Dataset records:
# # # # # # #

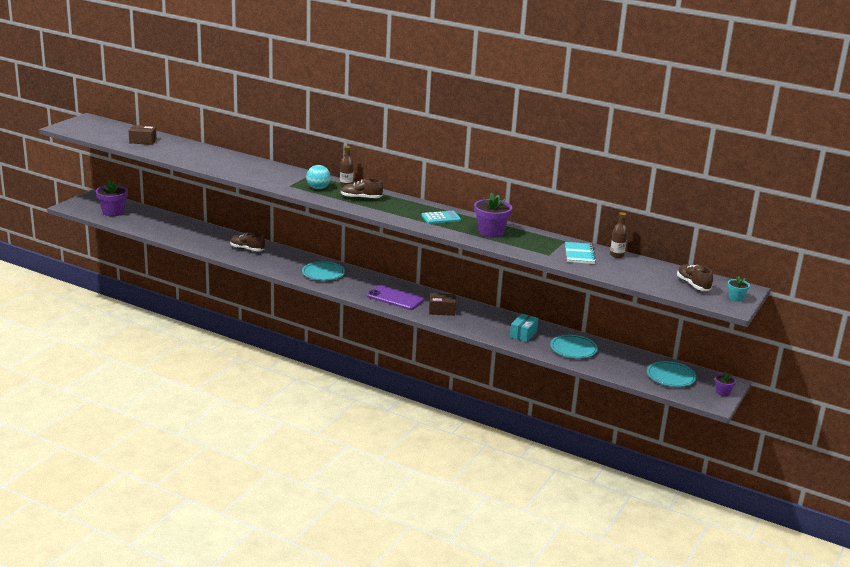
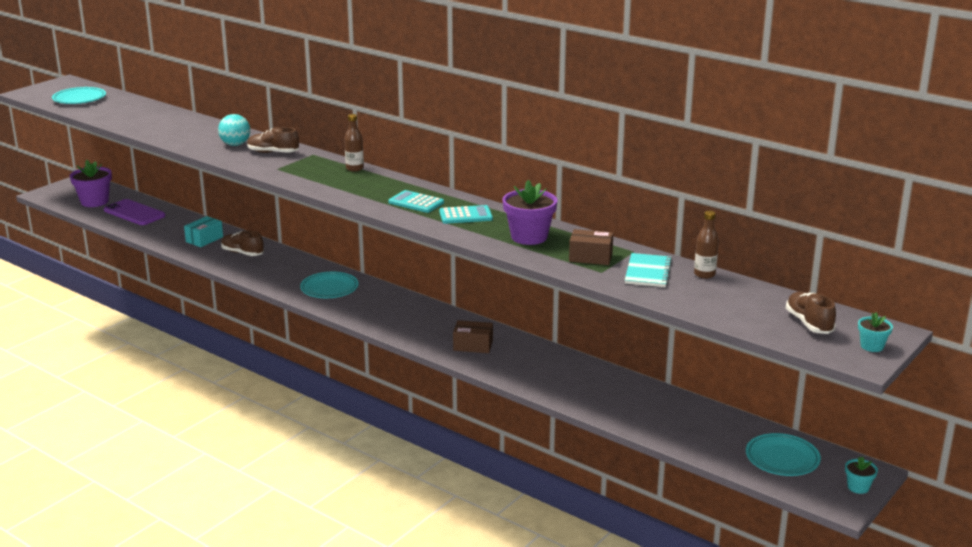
camera: 10 degrees right, 0 degrees up
(143, 141) = (118, 110): brown box -> brown box (590, 257)
(318, 188) = (314, 172): turquoise ball -> turquoise ball (235, 144)
(361, 198) = (366, 186): brown shoe -> brown shoe (273, 152)
(394, 298) = (413, 326): purple phone -> purple phone (134, 213)
(402, 209) = (416, 202): none -> turquoise calculator
(523, 334) = (578, 384): turquoise box -> turquoise box (204, 239)
(573, 349) = (645, 409): turquoise plate -> turquoise plate (79, 99)
(723, 392) = (858, 487): purple flower pot -> turquoise flower pot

# # # # # # #

TO-DO ITEM
Your task is to copy each line of the entries that includes the word "purple".

ANSWER SECTION
(394, 298) = (413, 326): purple phone -> purple phone (134, 213)
(723, 392) = (858, 487): purple flower pot -> turquoise flower pot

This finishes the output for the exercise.